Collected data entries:
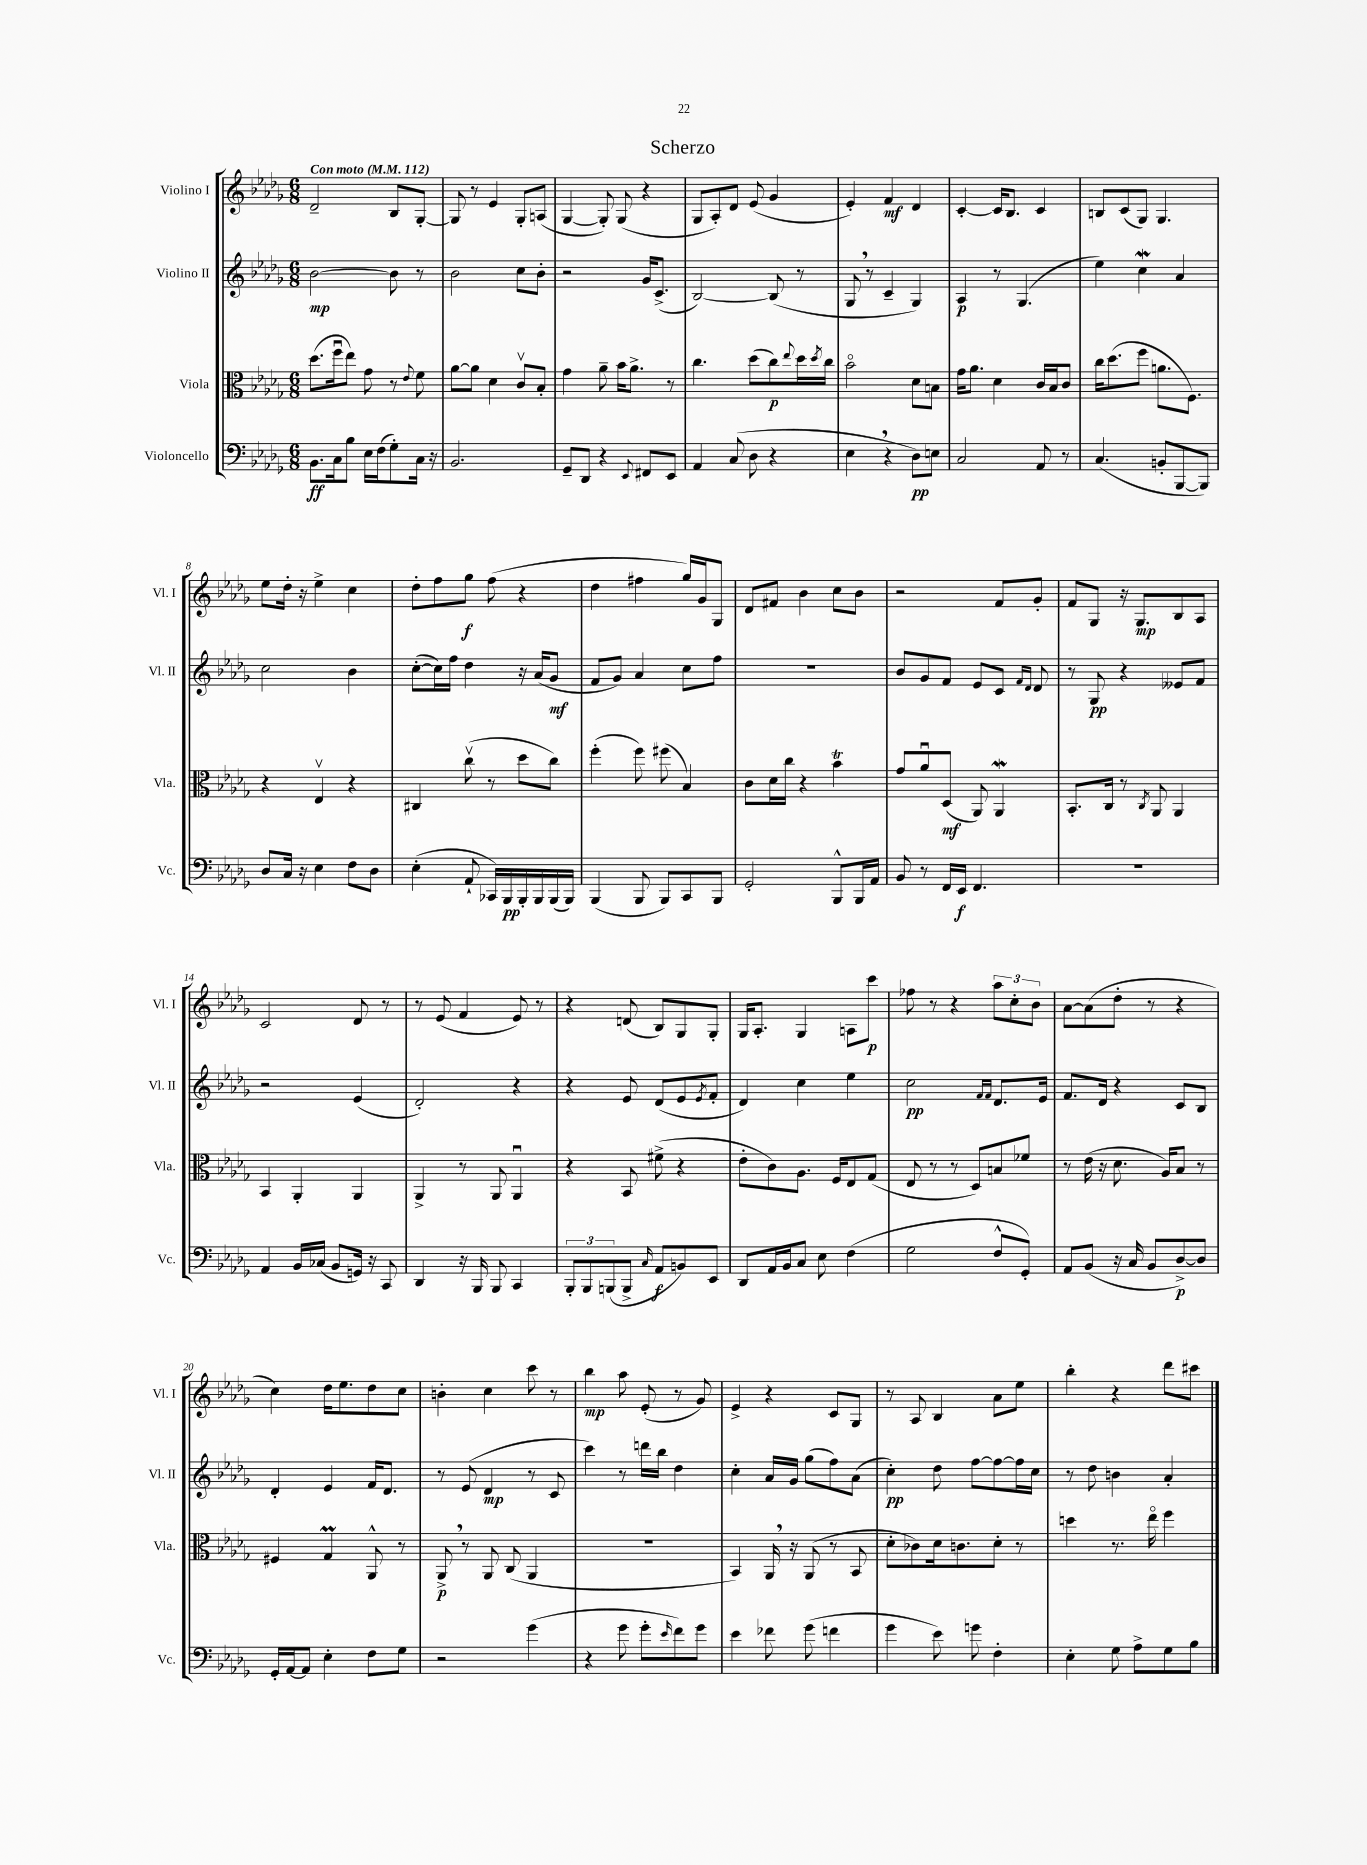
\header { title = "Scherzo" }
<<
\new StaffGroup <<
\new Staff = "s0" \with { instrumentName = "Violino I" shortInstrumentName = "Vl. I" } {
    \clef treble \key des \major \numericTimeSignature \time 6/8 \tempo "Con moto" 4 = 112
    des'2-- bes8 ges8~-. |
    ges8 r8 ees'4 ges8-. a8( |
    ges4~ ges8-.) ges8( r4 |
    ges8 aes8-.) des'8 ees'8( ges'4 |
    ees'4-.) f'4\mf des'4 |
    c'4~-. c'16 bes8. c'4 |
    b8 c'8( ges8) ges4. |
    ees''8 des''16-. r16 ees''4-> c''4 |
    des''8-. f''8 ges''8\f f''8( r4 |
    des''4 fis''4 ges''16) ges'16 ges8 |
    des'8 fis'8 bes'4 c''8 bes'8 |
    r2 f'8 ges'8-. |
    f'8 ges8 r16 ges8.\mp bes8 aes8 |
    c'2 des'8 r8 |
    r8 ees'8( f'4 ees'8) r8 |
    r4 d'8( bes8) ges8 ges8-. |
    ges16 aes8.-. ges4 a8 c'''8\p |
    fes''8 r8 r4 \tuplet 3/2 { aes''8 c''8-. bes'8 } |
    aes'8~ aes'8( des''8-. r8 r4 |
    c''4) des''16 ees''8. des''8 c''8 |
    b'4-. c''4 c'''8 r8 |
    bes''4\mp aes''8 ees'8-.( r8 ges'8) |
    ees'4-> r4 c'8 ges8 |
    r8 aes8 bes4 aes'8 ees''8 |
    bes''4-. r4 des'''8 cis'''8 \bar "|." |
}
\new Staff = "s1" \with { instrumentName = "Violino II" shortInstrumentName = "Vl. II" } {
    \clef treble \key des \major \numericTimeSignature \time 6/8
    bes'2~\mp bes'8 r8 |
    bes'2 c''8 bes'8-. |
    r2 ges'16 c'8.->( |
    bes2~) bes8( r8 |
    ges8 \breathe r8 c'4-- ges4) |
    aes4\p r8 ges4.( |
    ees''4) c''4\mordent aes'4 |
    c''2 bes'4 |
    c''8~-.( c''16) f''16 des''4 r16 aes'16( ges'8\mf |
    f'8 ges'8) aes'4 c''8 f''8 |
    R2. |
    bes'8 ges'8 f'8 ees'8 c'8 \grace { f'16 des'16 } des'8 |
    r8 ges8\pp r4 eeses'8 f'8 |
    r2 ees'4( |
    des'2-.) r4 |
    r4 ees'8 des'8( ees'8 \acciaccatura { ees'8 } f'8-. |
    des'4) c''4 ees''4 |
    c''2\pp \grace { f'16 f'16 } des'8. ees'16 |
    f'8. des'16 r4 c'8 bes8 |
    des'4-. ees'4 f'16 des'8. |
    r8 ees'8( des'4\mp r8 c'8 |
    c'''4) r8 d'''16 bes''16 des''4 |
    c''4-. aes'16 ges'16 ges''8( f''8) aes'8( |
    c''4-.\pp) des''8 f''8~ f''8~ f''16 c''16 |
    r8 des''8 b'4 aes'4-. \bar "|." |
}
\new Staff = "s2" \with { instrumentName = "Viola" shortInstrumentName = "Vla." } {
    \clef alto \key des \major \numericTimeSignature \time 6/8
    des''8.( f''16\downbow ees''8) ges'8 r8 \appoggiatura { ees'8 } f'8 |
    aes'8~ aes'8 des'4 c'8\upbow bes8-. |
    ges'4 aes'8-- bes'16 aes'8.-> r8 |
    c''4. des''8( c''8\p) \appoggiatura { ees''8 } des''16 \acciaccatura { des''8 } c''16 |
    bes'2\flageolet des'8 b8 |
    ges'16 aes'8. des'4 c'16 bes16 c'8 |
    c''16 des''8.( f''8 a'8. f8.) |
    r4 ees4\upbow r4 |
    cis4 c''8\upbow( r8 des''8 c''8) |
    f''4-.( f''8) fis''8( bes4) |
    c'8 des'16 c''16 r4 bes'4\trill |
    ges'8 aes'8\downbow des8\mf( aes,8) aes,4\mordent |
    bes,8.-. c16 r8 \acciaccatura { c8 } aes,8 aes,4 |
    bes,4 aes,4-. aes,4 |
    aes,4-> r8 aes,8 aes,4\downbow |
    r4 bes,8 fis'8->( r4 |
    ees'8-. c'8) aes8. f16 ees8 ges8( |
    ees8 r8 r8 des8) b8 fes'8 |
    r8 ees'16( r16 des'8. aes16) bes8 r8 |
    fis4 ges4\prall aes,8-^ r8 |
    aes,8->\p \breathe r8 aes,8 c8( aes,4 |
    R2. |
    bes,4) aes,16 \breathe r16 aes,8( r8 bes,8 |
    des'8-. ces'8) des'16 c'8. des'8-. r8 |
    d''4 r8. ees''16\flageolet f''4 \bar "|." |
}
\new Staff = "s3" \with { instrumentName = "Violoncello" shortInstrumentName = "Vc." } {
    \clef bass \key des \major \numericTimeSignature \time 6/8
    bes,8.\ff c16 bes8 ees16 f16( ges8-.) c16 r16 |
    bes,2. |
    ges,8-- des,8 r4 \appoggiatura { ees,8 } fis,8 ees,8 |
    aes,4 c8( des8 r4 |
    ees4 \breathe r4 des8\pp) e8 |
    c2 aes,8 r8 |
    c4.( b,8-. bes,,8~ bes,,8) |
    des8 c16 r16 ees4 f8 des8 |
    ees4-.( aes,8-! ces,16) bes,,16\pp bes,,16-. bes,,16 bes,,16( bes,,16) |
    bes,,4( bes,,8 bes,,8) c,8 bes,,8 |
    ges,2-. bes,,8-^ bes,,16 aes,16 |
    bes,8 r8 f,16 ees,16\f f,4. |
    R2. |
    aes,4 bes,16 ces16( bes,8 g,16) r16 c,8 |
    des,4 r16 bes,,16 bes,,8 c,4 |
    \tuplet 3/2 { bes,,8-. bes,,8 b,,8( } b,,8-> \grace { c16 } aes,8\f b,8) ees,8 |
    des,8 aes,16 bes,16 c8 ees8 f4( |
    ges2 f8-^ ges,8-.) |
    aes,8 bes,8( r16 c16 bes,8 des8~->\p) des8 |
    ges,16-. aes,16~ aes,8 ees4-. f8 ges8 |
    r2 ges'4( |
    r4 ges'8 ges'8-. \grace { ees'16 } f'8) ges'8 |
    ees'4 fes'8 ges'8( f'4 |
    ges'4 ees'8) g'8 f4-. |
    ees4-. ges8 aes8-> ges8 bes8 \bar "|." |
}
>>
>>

Task prompt: Reproduce the notation text of the listing above verbatim, line for line. Omit the picture from your answer.

Correct result:
\header { title = "Scherzo" }
<<
\new StaffGroup <<
\new Staff = "s0" \with { instrumentName = "Violino I" shortInstrumentName = "Vl. I" } {
    \clef treble \key des \major \numericTimeSignature \time 6/8 \tempo "Con moto" 4 = 112
    des'2-- bes8 ges8~-. |
    ges8 r8 ees'4 ges8-. a8( |
    ges4~ ges8-.) ges8( r4 |
    ges8 aes8-.) des'8 ees'8( ges'4 |
    ees'4-.) f'4\mf des'4 |
    c'4~-. c'16 bes8. c'4 |
    b8 c'8( ges8) ges4. |
    ees''8 des''16-. r16 ees''4-> c''4 |
    des''8-. f''8 ges''8\f f''8( r4 |
    des''4 fis''4 ges''16) ges'16 ges8 |
    des'8 fis'8 bes'4 c''8 bes'8 |
    r2 f'8 ges'8-. |
    f'8 ges8 r16 ges8.\mp bes8 aes8 |
    c'2 des'8 r8 |
    r8 ees'8( f'4 ees'8) r8 |
    r4 d'8( bes8) ges8 ges8-. |
    ges16 aes8.-. ges4 a8 c'''8\p |
    fes''8 r8 r4 \tuplet 3/2 { aes''8 c''8-. bes'8 } |
    aes'8~ aes'8( des''8-. r8 r4 |
    c''4) des''16 ees''8. des''8 c''8 |
    b'4-. c''4 c'''8 r8 |
    bes''4\mp aes''8 ees'8-.( r8 ges'8) |
    ees'4-> r4 c'8 ges8 |
    r8 aes8 bes4 aes'8 ees''8 |
    bes''4-. r4 des'''8 cis'''8 \bar "|." |
}
\new Staff = "s1" \with { instrumentName = "Violino II" shortInstrumentName = "Vl. II" } {
    \clef treble \key des \major \numericTimeSignature \time 6/8
    bes'2~\mp bes'8 r8 |
    bes'2 c''8 bes'8-. |
    r2 ges'16 c'8.->( |
    bes2~) bes8( r8 |
    ges8 \breathe r8 c'4-- ges4) |
    aes4\p r8 ges4.( |
    ees''4) c''4\mordent aes'4 |
    c''2 bes'4 |
    c''8~-.( c''16) f''16 des''4 r16 aes'16( ges'8\mf |
    f'8 ges'8) aes'4 c''8 f''8 |
    R2. |
    bes'8 ges'8 f'8 ees'8 c'8 \grace { f'16 des'16 } des'8 |
    r8 ges8\pp r4 eeses'8 f'8 |
    r2 ees'4( |
    des'2-.) r4 |
    r4 ees'8 des'8( ees'8 \acciaccatura { ees'8 } f'8-. |
    des'4) c''4 ees''4 |
    c''2\pp \grace { f'16 f'16 } des'8. ees'16 |
    f'8. des'16 r4 c'8 bes8 |
    des'4-. ees'4 f'16 des'8. |
    r8 ees'8( des'4\mp r8 c'8 |
    c'''4) r8 d'''16 bes''16 des''4 |
    c''4-. aes'16 ges'16 ges''8( f''8) aes'8( |
    c''4-.\pp) des''8 f''8~ f''8~ f''16 c''16 |
    r8 des''8 b'4 aes'4-. \bar "|." |
}
\new Staff = "s2" \with { instrumentName = "Viola" shortInstrumentName = "Vla." } {
    \clef alto \key des \major \numericTimeSignature \time 6/8
    des''8.( f''16\downbow ees''8) ges'8 r8 \appoggiatura { ees'8 } f'8 |
    aes'8~ aes'8 des'4 c'8\upbow bes8-. |
    ges'4 aes'8-- bes'16 aes'8.-> r8 |
    c''4. des''8( c''8\p) \appoggiatura { ees''8 } des''16 \acciaccatura { des''8 } c''16 |
    bes'2\flageolet des'8 b8 |
    ges'16 aes'8. des'4 c'16 bes16 c'8 |
    c''16 des''8.( f''8 a'8. f8.) |
    r4 ees4\upbow r4 |
    cis4 c''8\upbow( r8 des''8 c''8) |
    f''4-.( f''8) fis''8( bes4) |
    c'8 des'16 c''16 r4 bes'4\trill |
    ges'8 aes'8\downbow des8\mf( aes,8) aes,4\mordent |
    bes,8.-. c16 r8 \acciaccatura { c8 } aes,8 aes,4 |
    bes,4 aes,4-. aes,4 |
    aes,4-> r8 aes,8 aes,4\downbow |
    r4 bes,8 fis'8->( r4 |
    ees'8-. c'8) aes8. f16 ees8 ges8( |
    ees8 r8 r8 des8) b8 fes'8 |
    r8 ees'16( r16 des'8. aes16) bes8 r8 |
    fis4 ges4\prall aes,8-^ r8 |
    aes,8->\p \breathe r8 aes,8 c8( aes,4 |
    R2. |
    bes,4) aes,16 \breathe r16 aes,8( r8 bes,8 |
    des'8-. ces'8) des'16 c'8. des'8-. r8 |
    d''4 r8. ees''16\flageolet f''4 \bar "|." |
}
\new Staff = "s3" \with { instrumentName = "Violoncello" shortInstrumentName = "Vc." } {
    \clef bass \key des \major \numericTimeSignature \time 6/8
    bes,8.\ff c16 bes8 ees16 f16( ges8-.) c16 r16 |
    bes,2. |
    ges,8-- des,8 r4 \appoggiatura { ees,8 } fis,8 ees,8 |
    aes,4 c8( des8 r4 |
    ees4 \breathe r4 des8\pp) e8 |
    c2 aes,8 r8 |
    c4.( b,8-. bes,,8~ bes,,8) |
    des8 c16 r16 ees4 f8 des8 |
    ees4-.( aes,8-! ces,16) bes,,16\pp bes,,16-. bes,,16 bes,,16( bes,,16) |
    bes,,4( bes,,8 bes,,8) c,8 bes,,8 |
    ges,2-. bes,,8-^ bes,,16 aes,16 |
    bes,8 r8 f,16 ees,16\f f,4. |
    R2. |
    aes,4 bes,16 ces16( bes,8 g,16) r16 c,8 |
    des,4 r16 bes,,16 bes,,8 c,4 |
    \tuplet 3/2 { bes,,8-. bes,,8 b,,8( } b,,8-> \grace { c16 } aes,8\f b,8) ees,8 |
    des,8 aes,16 bes,16 c8 ees8 f4( |
    ges2 f8-^ ges,8-.) |
    aes,8 bes,8( r16 c16 bes,8 des8~->\p) des8 |
    ges,16-. aes,16~ aes,8 ees4-. f8 ges8 |
    r2 ges'4( |
    r4 ges'8 ges'8-. \grace { ees'16 } f'8) ges'8 |
    ees'4 fes'8 ges'8( f'4 |
    ges'4 ees'8) g'8 f4-. |
    ees4-. ges8 aes8-> ges8 bes8 \bar "|." |
}
>>
>>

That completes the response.